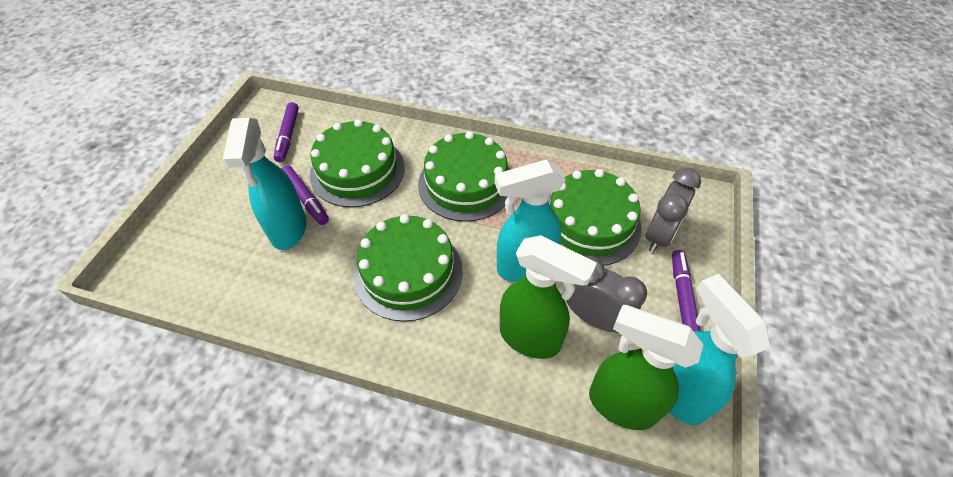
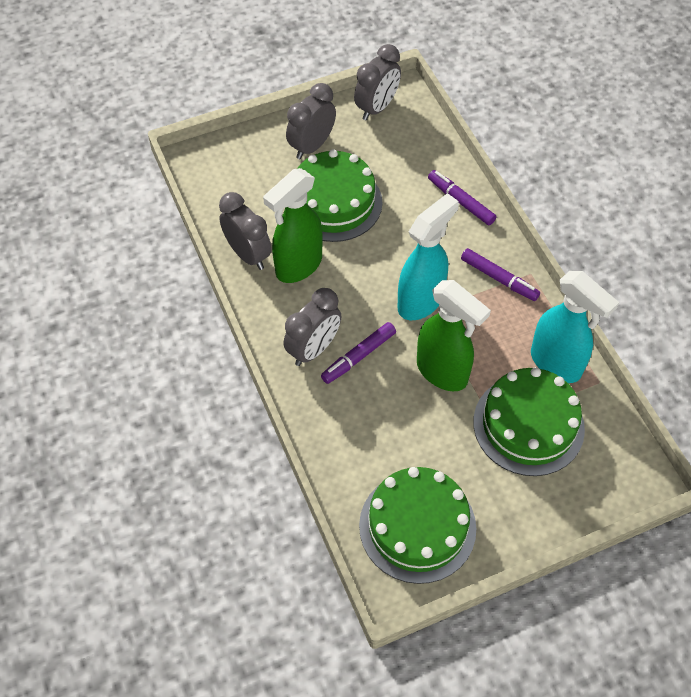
green cake: 4 -> 3
grey clock: 2 -> 4
turquoise spray bottle: 3 -> 2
***
Omit every picture while printing the data word for word.

▶ _Finished exercise_
green cake: 4 -> 3
grey clock: 2 -> 4
turquoise spray bottle: 3 -> 2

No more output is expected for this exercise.